◆ Work order: Within the material below, transcribe exactly the lines from the one holding "red round brick A3" through the one holding "none -> cyan brick I7:K7 level 1", keeping both ends and skipping the rest.

◆ Source records:
== == ==

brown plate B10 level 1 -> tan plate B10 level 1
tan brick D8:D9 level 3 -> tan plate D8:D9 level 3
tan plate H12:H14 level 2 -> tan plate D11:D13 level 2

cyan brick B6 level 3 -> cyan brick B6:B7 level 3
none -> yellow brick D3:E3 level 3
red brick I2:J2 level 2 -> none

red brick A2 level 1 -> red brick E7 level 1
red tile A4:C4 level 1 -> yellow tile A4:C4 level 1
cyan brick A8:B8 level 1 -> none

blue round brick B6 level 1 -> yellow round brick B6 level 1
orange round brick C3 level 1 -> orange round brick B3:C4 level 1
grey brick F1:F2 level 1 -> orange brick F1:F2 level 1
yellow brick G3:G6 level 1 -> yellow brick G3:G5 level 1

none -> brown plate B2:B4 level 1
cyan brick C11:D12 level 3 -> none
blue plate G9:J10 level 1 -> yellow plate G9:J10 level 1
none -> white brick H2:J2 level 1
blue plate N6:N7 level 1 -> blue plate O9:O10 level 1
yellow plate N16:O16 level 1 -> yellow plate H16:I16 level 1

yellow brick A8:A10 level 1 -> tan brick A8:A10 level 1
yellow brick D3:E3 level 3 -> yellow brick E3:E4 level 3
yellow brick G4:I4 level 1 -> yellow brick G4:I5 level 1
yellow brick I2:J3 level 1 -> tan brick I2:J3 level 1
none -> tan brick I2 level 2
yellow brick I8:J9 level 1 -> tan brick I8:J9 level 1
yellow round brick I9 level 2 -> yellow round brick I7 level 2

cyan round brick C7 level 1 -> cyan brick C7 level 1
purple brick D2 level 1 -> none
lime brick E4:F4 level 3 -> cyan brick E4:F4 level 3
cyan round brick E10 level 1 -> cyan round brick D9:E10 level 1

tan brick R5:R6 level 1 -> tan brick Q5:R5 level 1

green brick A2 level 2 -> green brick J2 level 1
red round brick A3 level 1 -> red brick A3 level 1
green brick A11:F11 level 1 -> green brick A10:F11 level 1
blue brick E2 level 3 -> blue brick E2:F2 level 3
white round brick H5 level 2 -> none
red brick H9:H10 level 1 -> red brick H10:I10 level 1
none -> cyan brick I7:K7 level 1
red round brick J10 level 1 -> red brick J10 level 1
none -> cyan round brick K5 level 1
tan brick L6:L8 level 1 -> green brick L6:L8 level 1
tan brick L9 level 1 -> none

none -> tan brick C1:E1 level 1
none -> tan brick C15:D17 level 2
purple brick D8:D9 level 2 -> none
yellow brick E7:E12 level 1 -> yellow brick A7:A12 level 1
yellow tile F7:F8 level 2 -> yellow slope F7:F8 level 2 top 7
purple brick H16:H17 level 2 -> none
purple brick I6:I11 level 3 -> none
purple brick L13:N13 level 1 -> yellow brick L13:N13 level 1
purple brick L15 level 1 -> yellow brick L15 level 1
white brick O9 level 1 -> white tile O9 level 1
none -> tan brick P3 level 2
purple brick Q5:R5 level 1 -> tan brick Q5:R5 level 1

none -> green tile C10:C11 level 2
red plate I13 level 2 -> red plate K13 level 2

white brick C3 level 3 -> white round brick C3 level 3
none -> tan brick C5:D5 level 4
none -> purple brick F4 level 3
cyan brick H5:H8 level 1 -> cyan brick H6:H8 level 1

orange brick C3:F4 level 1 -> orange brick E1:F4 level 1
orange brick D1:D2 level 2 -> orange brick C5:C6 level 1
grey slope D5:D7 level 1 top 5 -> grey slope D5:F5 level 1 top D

== == ==

◆ Solved problem:
red round brick A3 level 1 -> red brick A3 level 1
green brick A11:F11 level 1 -> green brick A10:F11 level 1
blue brick E2 level 3 -> blue brick E2:F2 level 3
white round brick H5 level 2 -> none
red brick H9:H10 level 1 -> red brick H10:I10 level 1
none -> cyan brick I7:K7 level 1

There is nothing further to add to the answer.